Satellite image grounding data
+ + + +

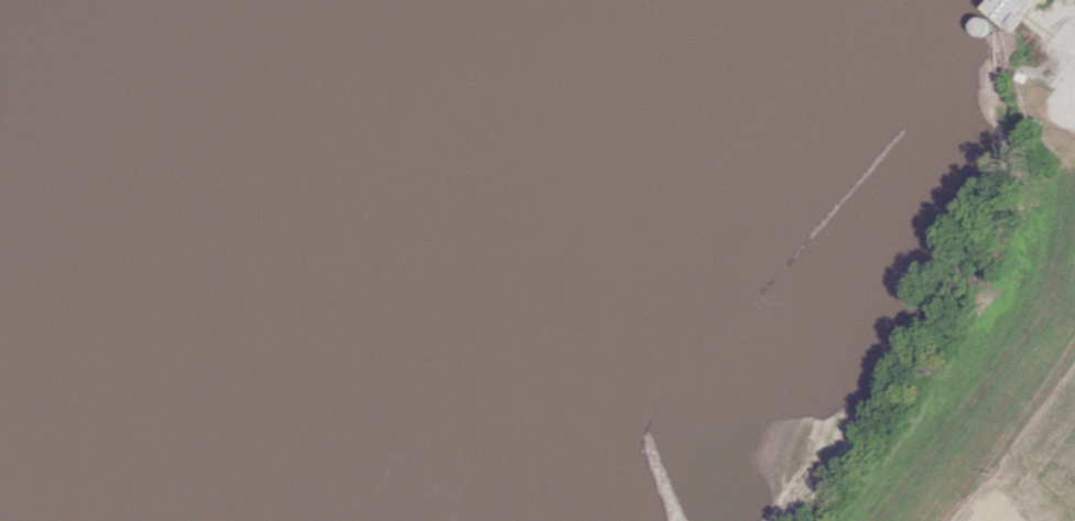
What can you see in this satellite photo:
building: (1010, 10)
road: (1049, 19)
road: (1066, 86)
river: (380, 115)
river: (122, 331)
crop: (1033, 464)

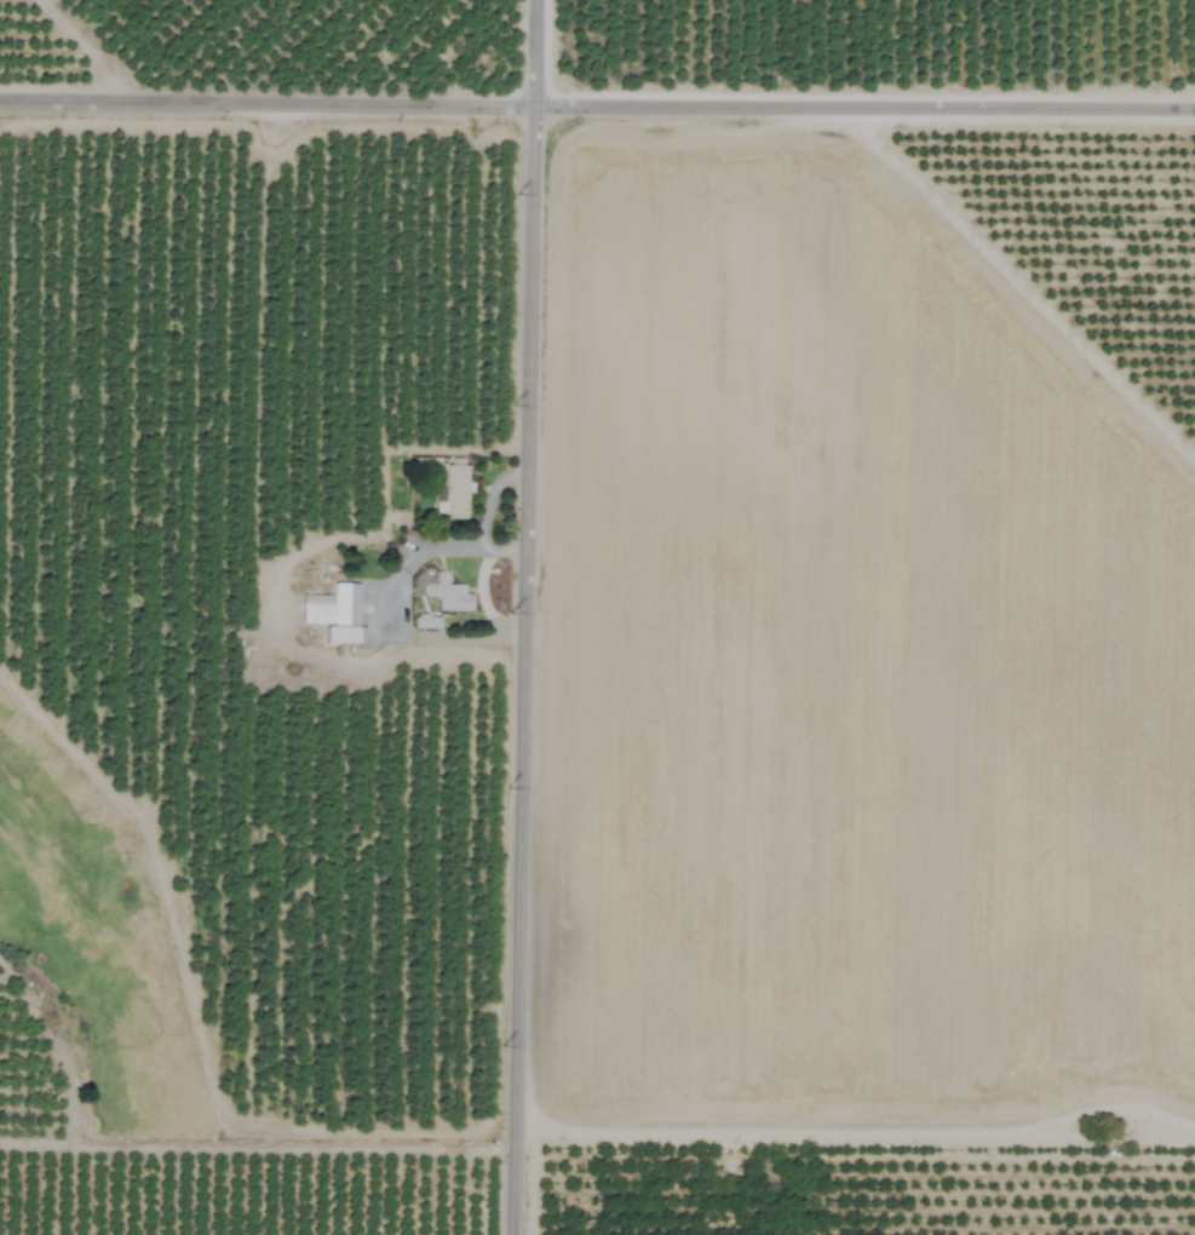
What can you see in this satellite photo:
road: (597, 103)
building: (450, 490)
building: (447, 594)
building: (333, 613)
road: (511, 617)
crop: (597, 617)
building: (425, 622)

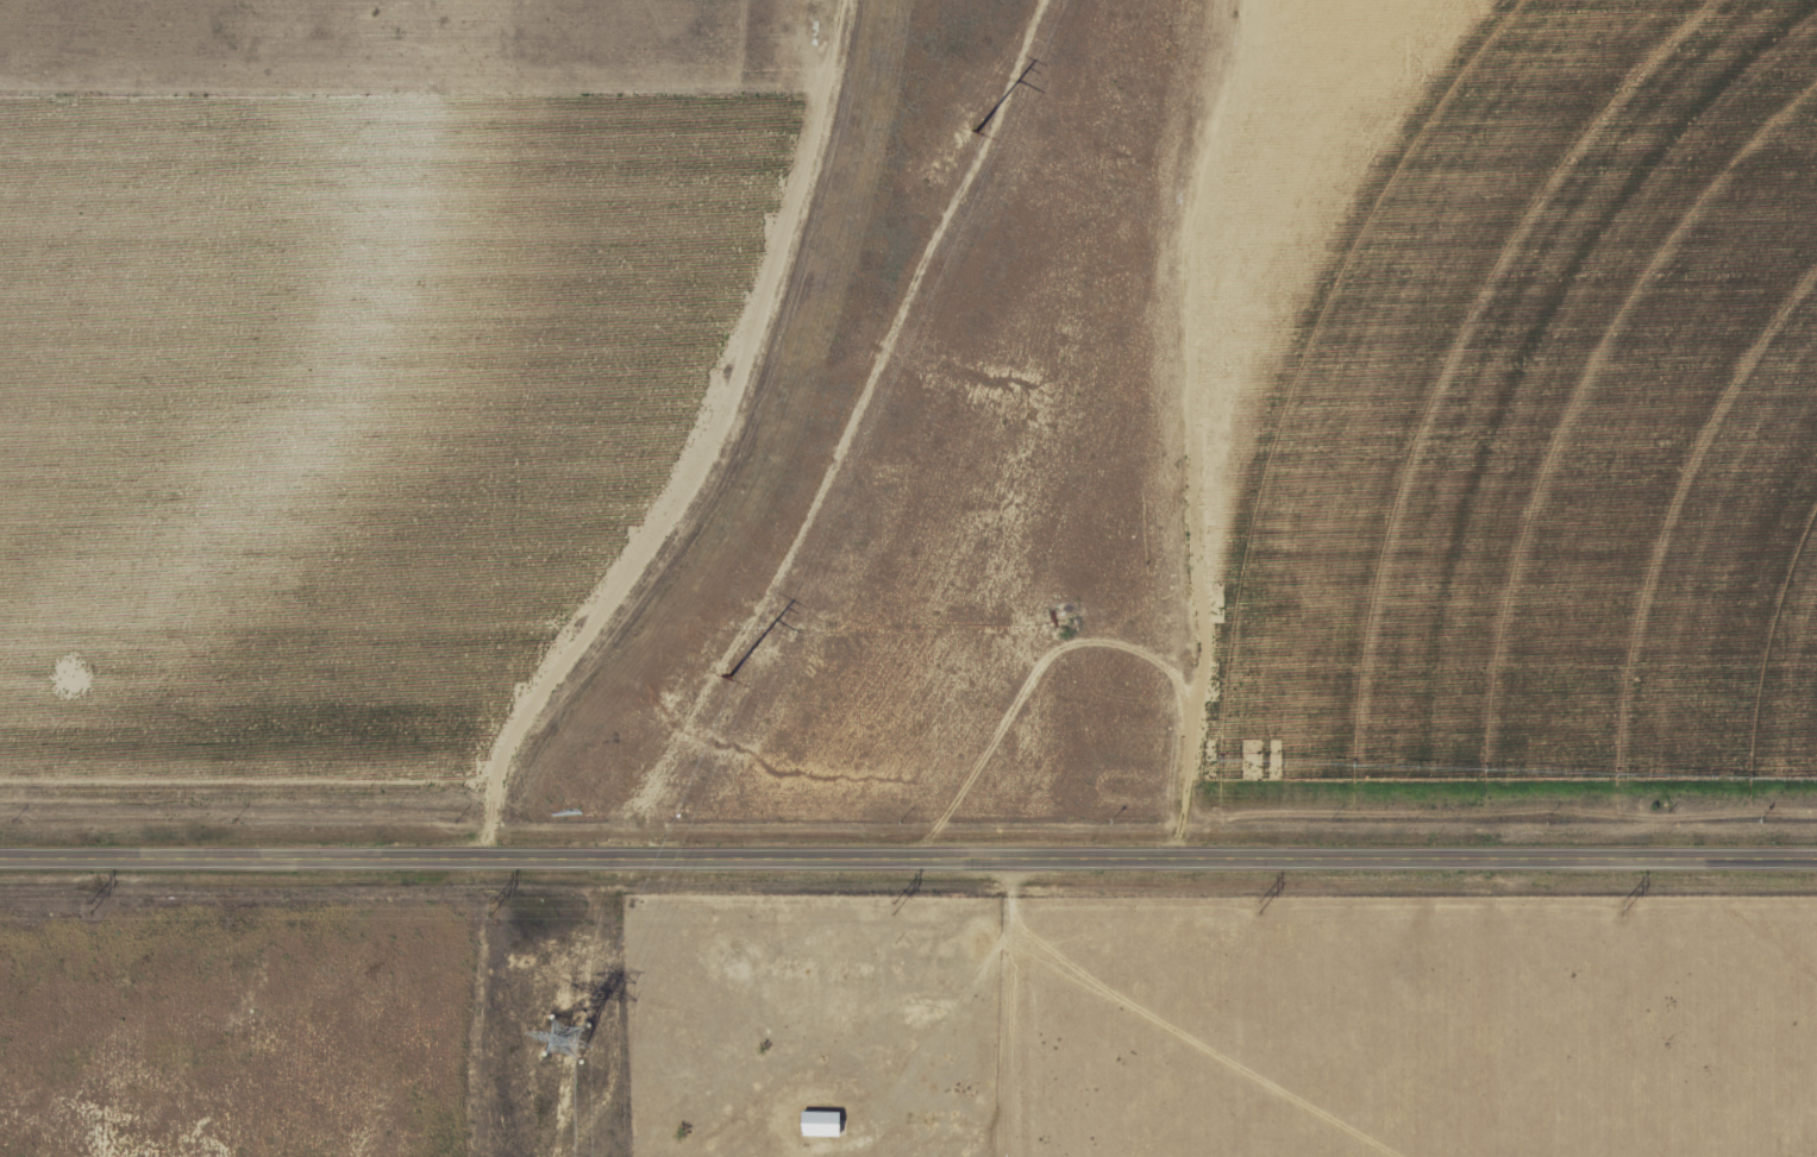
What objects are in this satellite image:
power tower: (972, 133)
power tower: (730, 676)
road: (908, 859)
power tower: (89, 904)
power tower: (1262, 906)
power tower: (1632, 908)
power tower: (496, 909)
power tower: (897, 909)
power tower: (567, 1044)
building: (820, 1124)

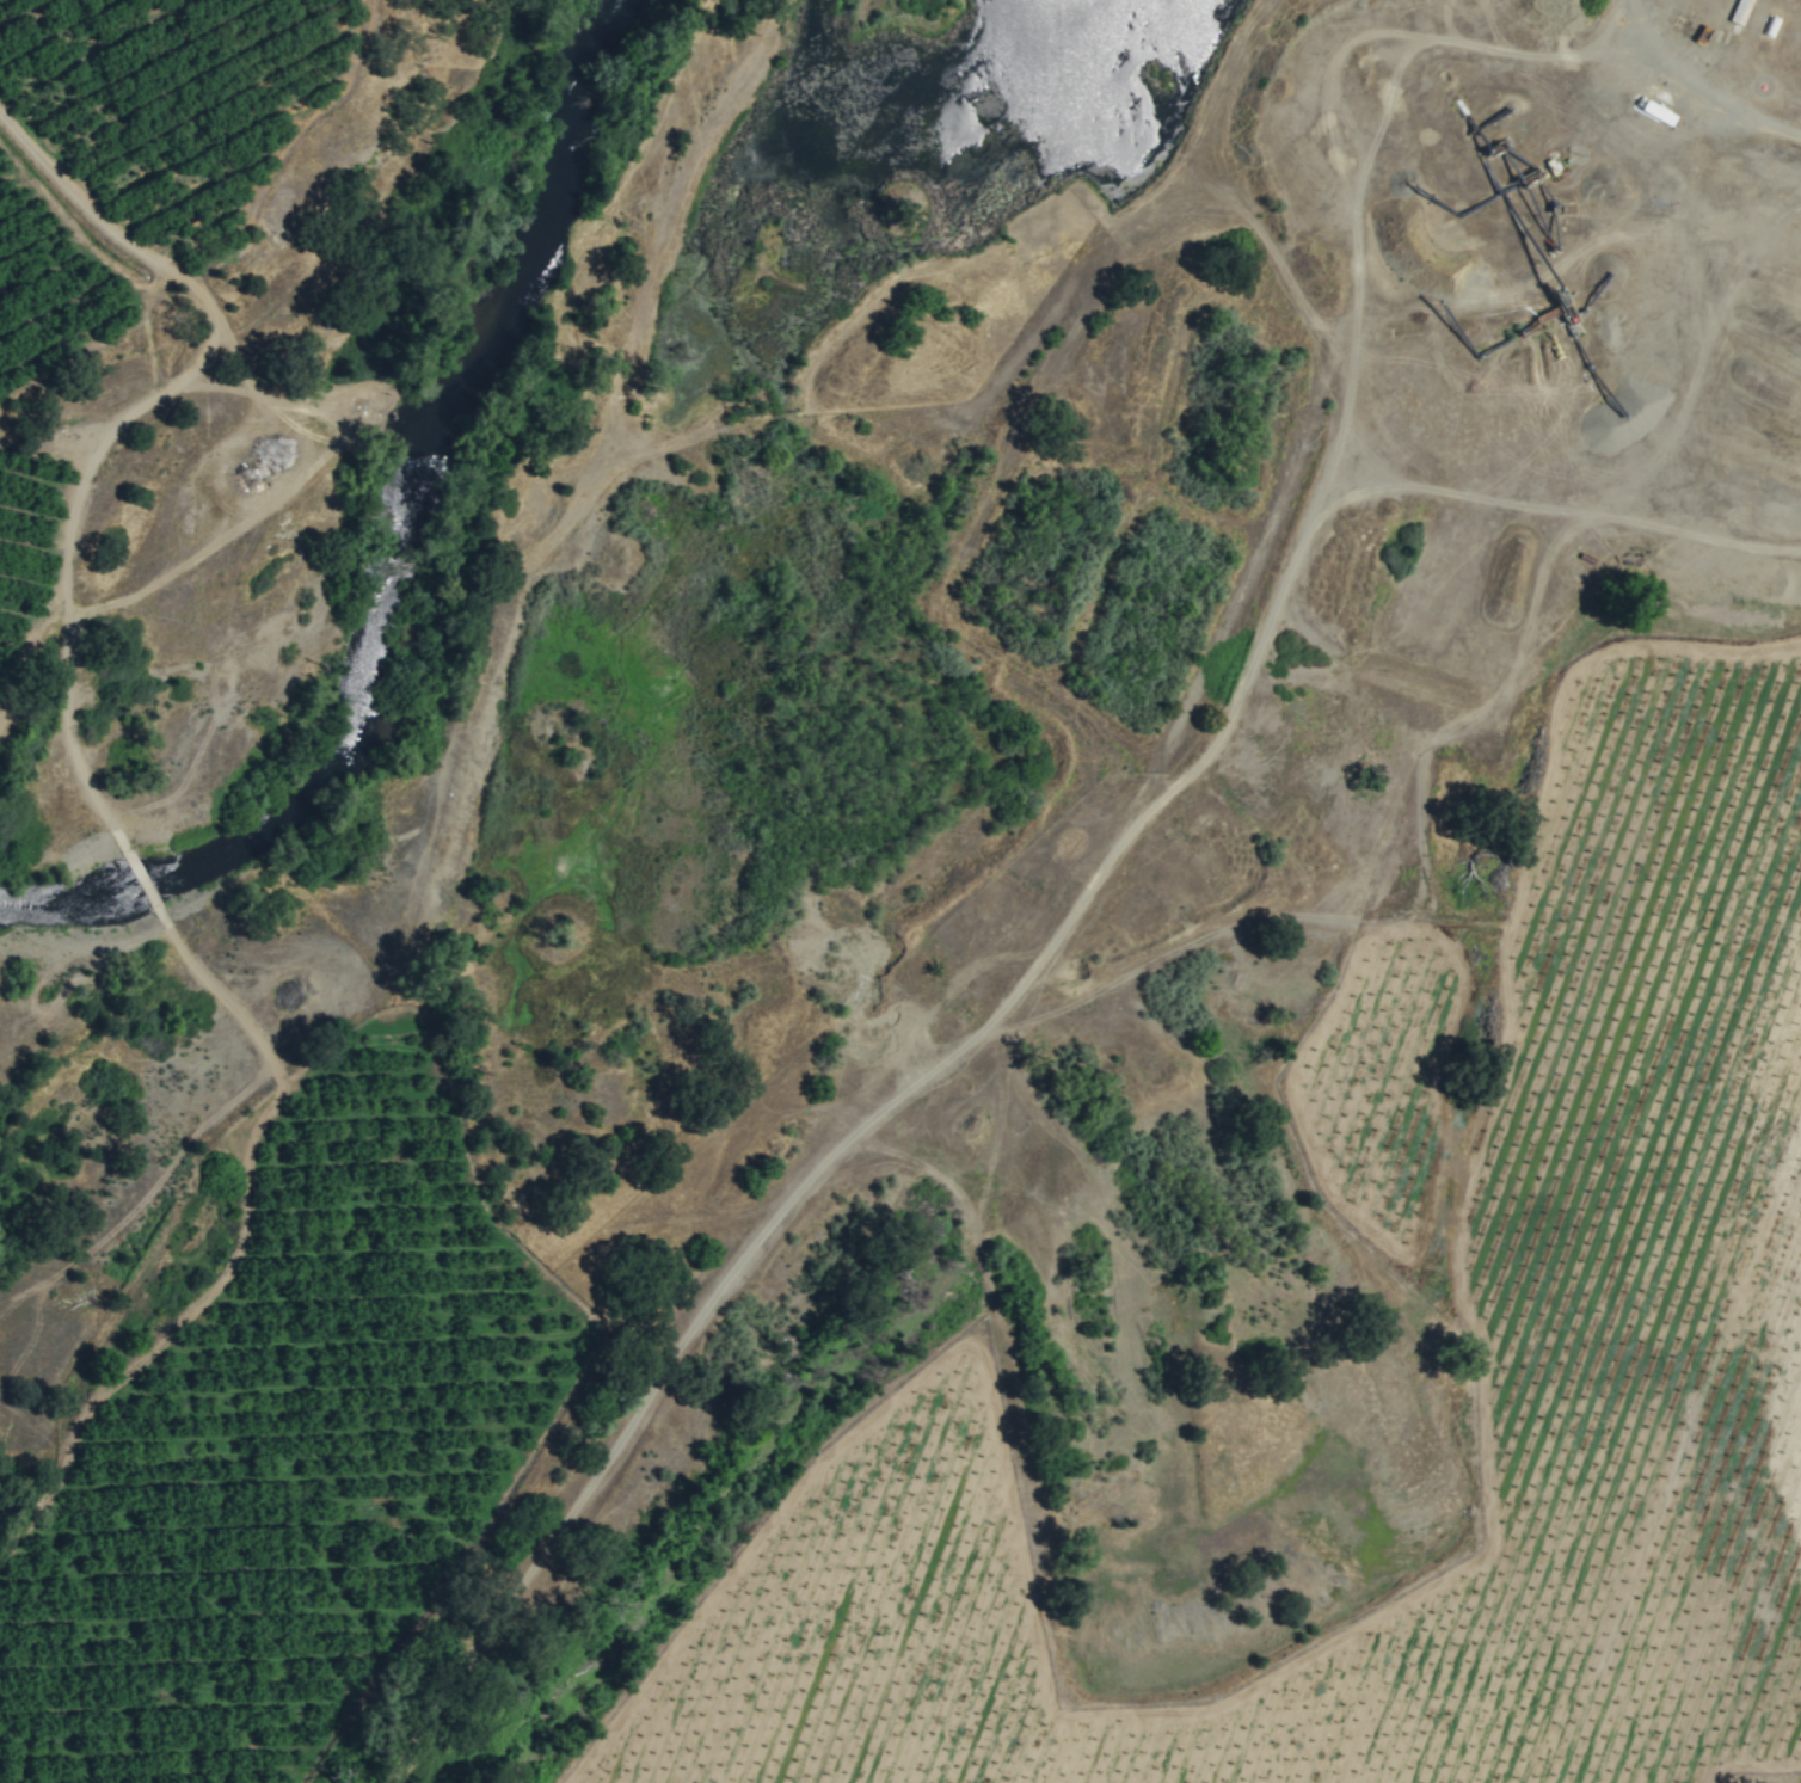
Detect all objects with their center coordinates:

+ + + +

> JOB ITEM: Reproduce all of the entries above word for word, but leave out their pictures.

> REPLY TO THE EXERCISE:
What can you see in this satellite photo:
building: (1010, 10)
road: (1049, 19)
road: (1066, 86)
river: (380, 115)
river: (122, 331)
crop: (1033, 464)

What can you see in this satellite photo:
road: (597, 103)
building: (450, 490)
building: (447, 594)
building: (333, 613)
road: (511, 617)
crop: (597, 617)
building: (425, 622)

What objects are in this satellite image:
power tower: (972, 133)
power tower: (730, 676)
road: (908, 859)
power tower: (89, 904)
power tower: (1262, 906)
power tower: (1632, 908)
power tower: (496, 909)
power tower: (897, 909)
power tower: (567, 1044)
building: (820, 1124)

Detect all objects with their center coordinates:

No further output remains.